* **Task statement**
The required answer is the run of lines from the one holding "cyan tile I3:J3 level 1 -> none" to the end of the data below, copied exactly and free of pictures.

◇ ◇ ◇ ◇

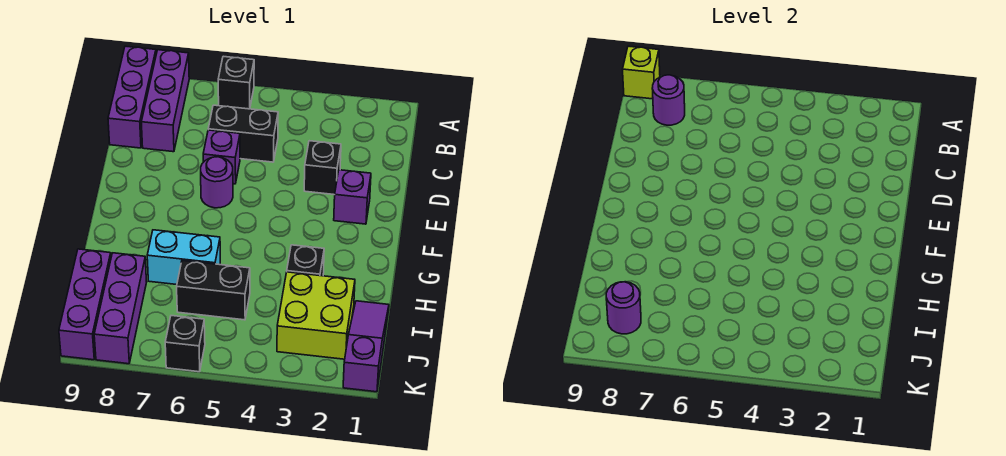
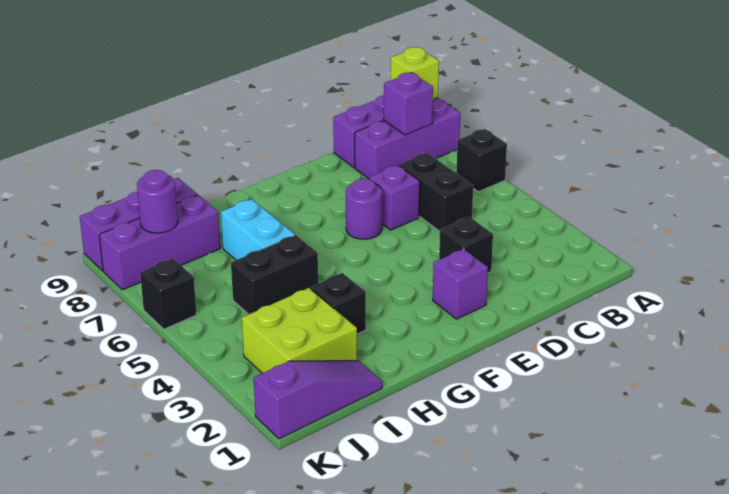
purple round brick B8 level 2 -> purple brick B8 level 2
black brick I5:I6 level 1 -> black brick H5:I5 level 1

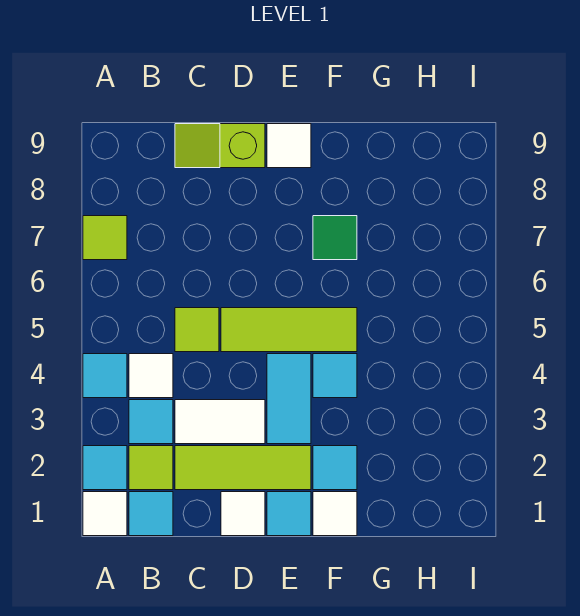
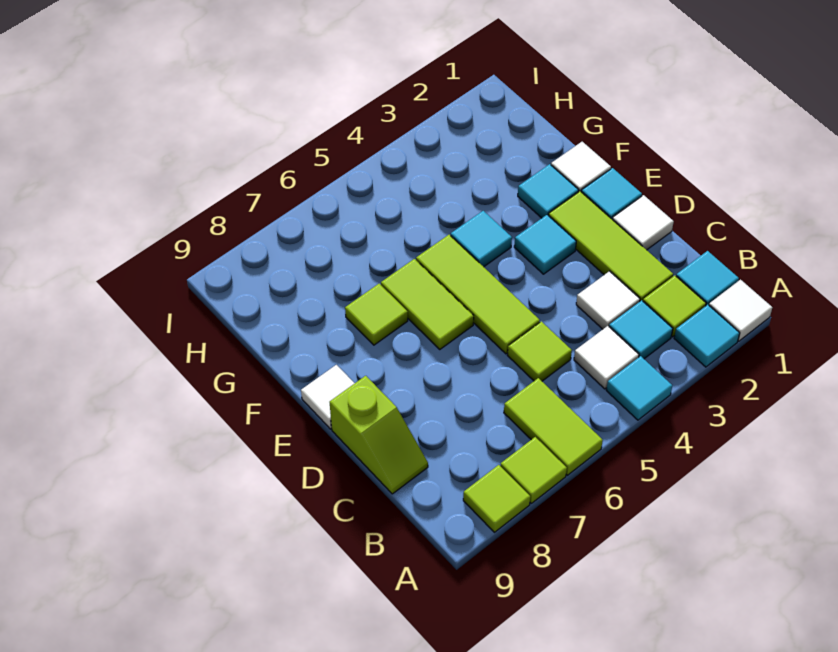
none -> lime tile A6:B6 level 1
none -> lime tile A8 level 1
white tile C3:D3 level 1 -> white tile C3 level 1
cyan tile E3:E4 level 1 -> cyan tile E3 level 1
none -> lime tile E6:F6 level 1
green tile F7 level 1 -> lime tile F7 level 1

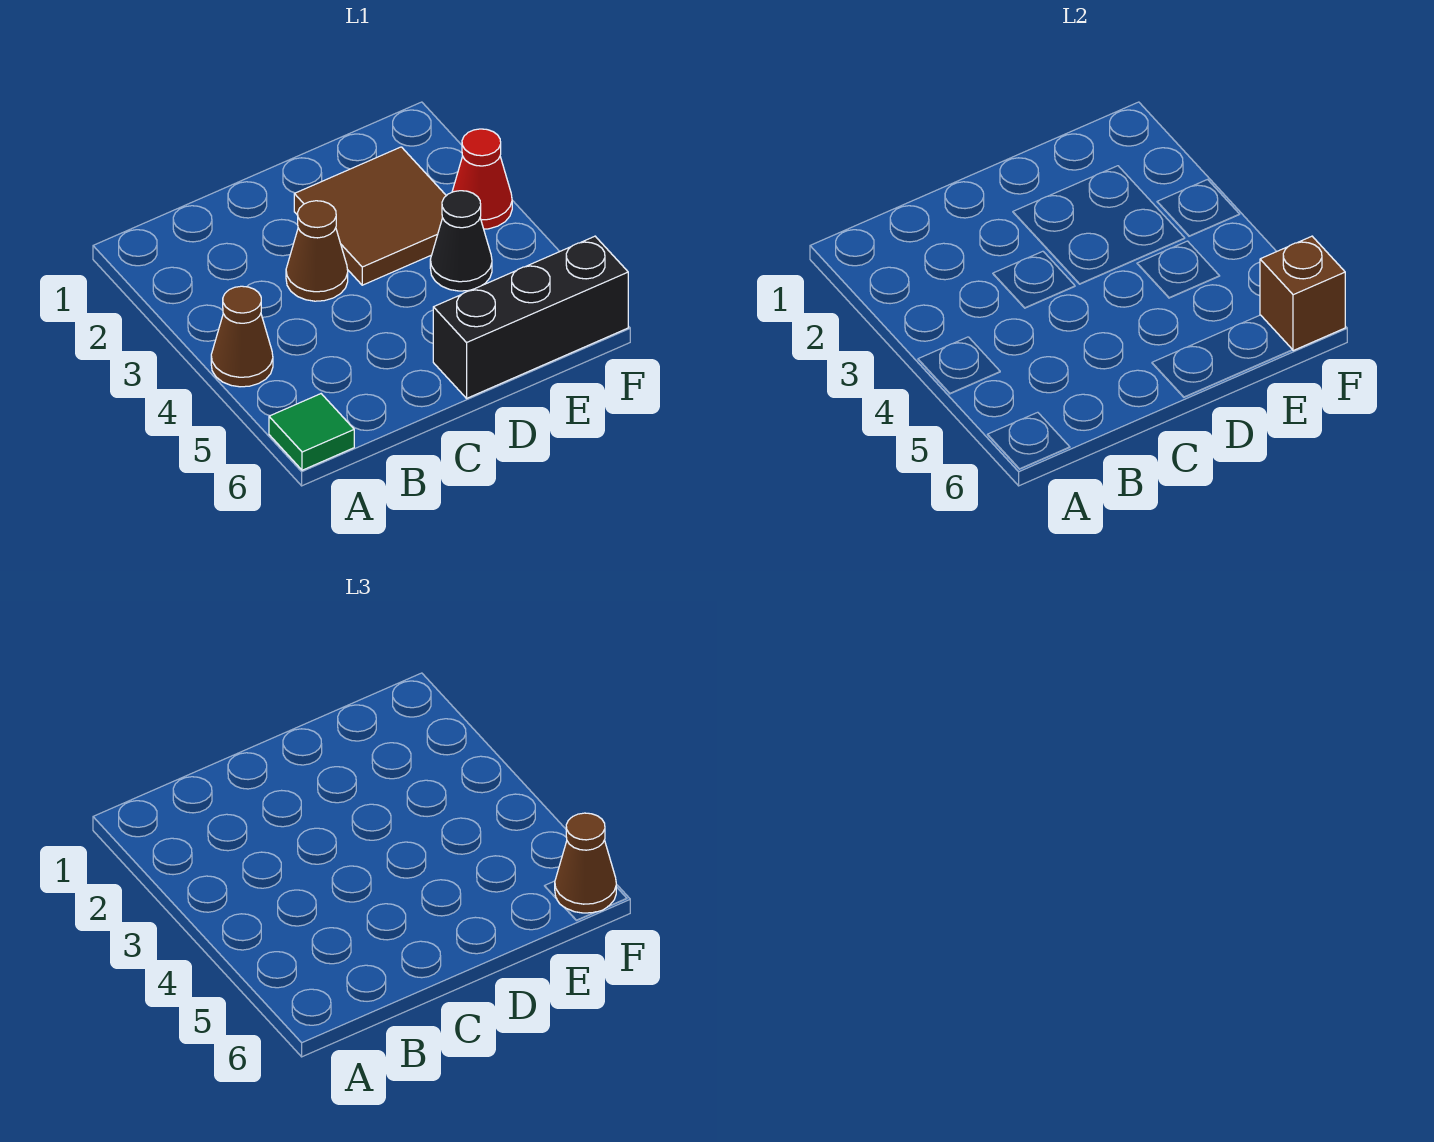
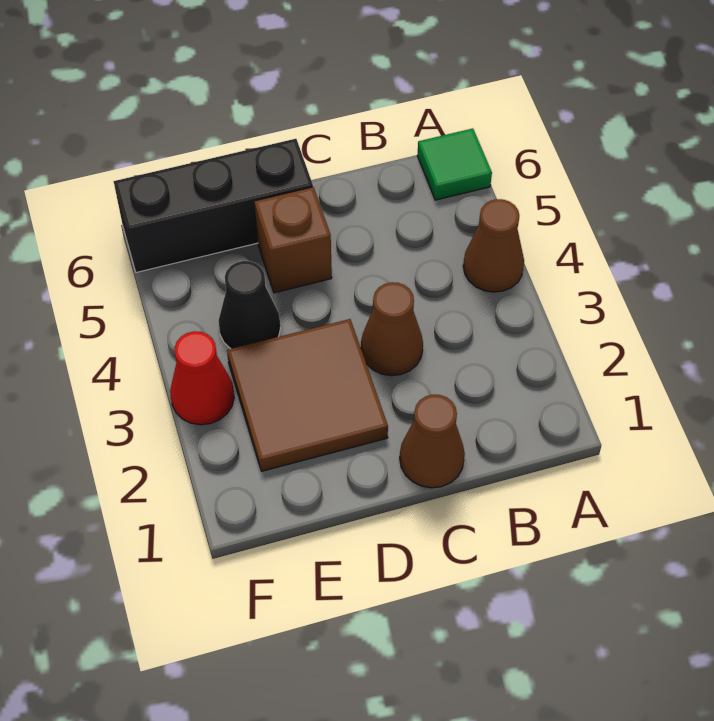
brown brick F6 level 2 -> brown brick D5 level 1
brown cone F6 level 3 -> brown cone C1 level 1

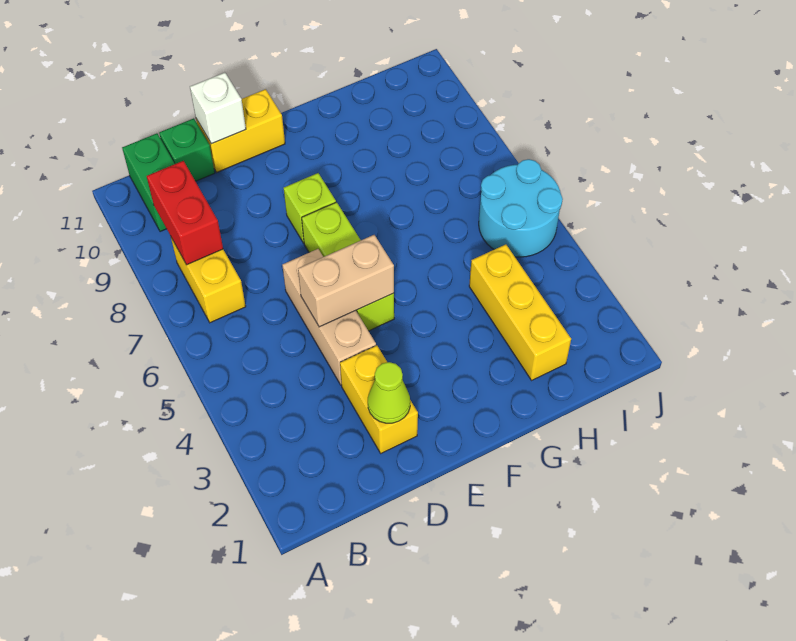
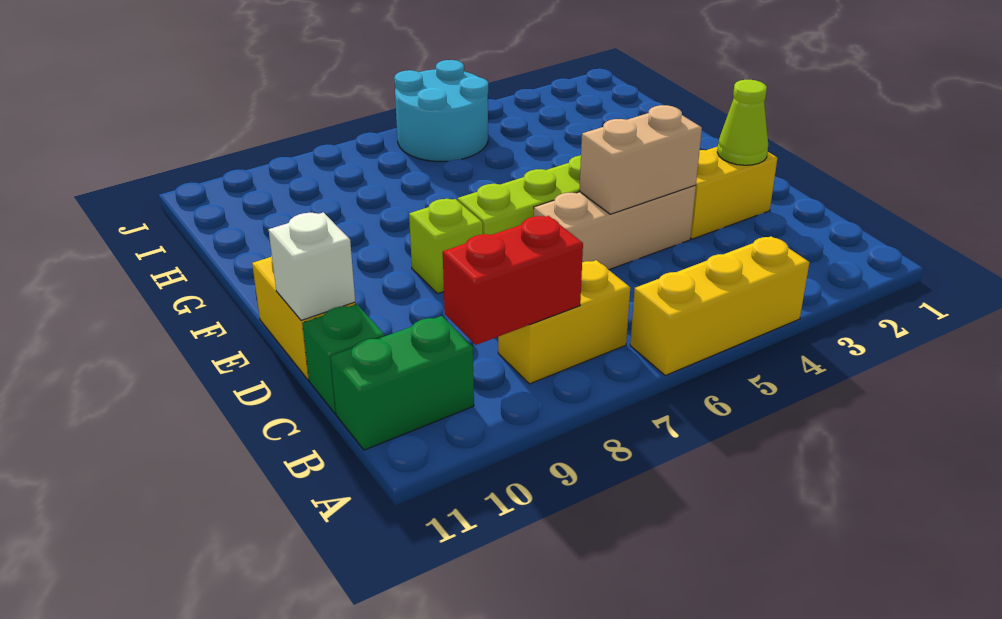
tan brick D5:E5 level 2 -> tan brick D4:D5 level 2
yellow brick H2:H4 level 1 -> yellow brick A4:A6 level 1

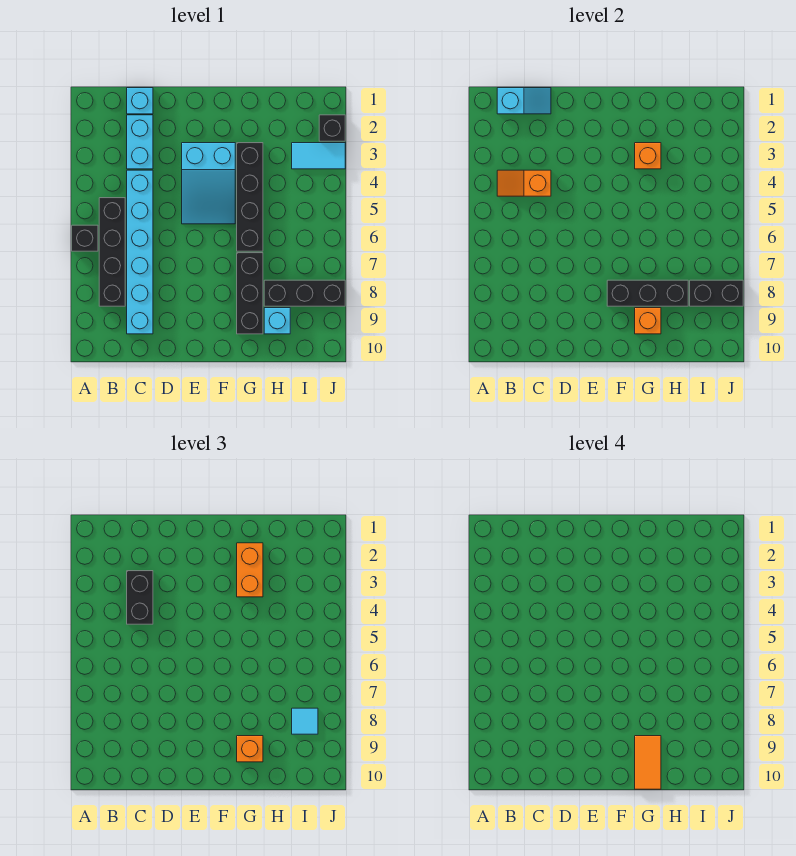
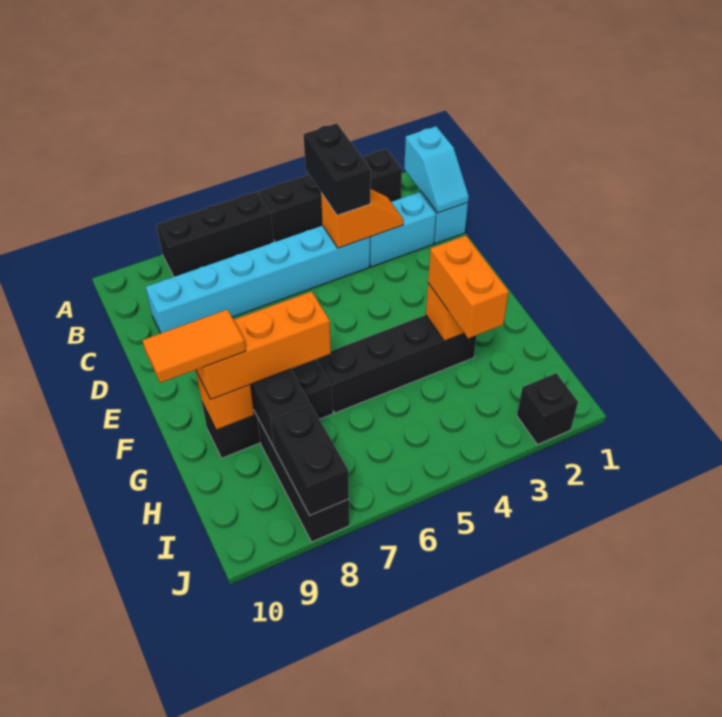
black brick A6 level 1 -> black brick A6:A8 level 1
orange slope B4:C4 level 2 top C -> orange slope C3:C4 level 2 top 4
black brick B5:B8 level 1 -> black brick A2:A5 level 1
black brick C3:C4 level 3 -> black brick B4:C4 level 3
cyan slope E3:F5 level 1 top 3 -> none
orange brick G2:G3 level 3 -> orange brick G3:H3 level 3
orange brick G9 level 3 -> orange brick G7:G9 level 3
cyan brick H9 level 1 -> none
cyan tile I3:J3 level 1 -> none
cyan tile I8 level 3 -> none

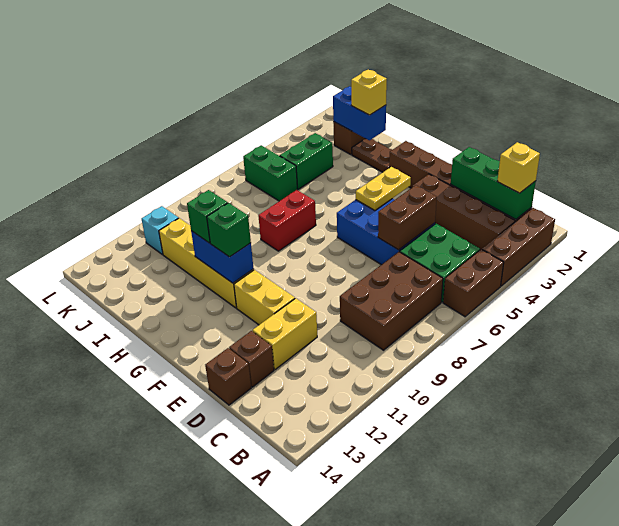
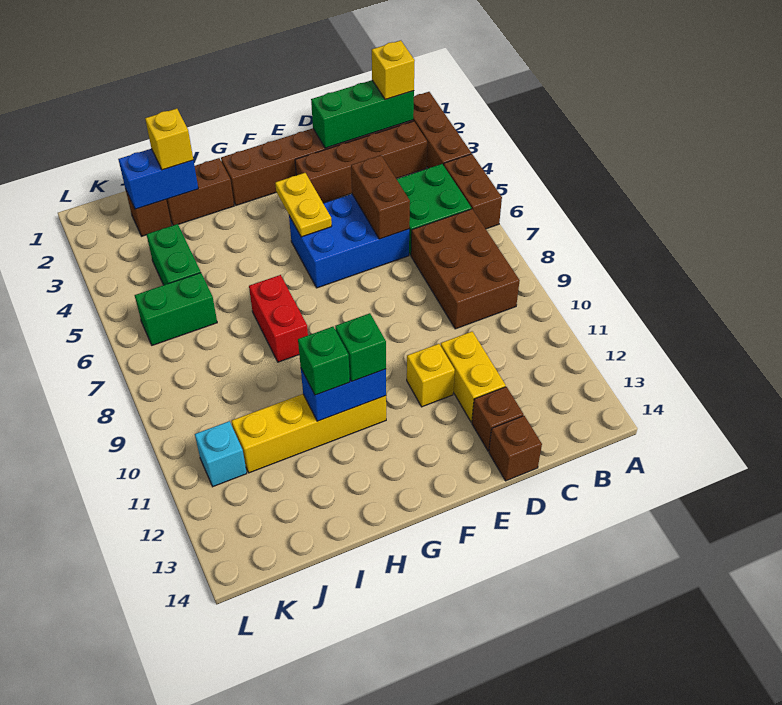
yellow brick E11:F11 level 1 -> yellow brick E11 level 1
brown plate H2:I2 level 1 -> brown brick H2:I2 level 1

◇ ◇ ◇ ◇

* **The answer**
cyan tile I3:J3 level 1 -> none
cyan tile I8 level 3 -> none

yellow brick E11:F11 level 1 -> yellow brick E11 level 1
brown plate H2:I2 level 1 -> brown brick H2:I2 level 1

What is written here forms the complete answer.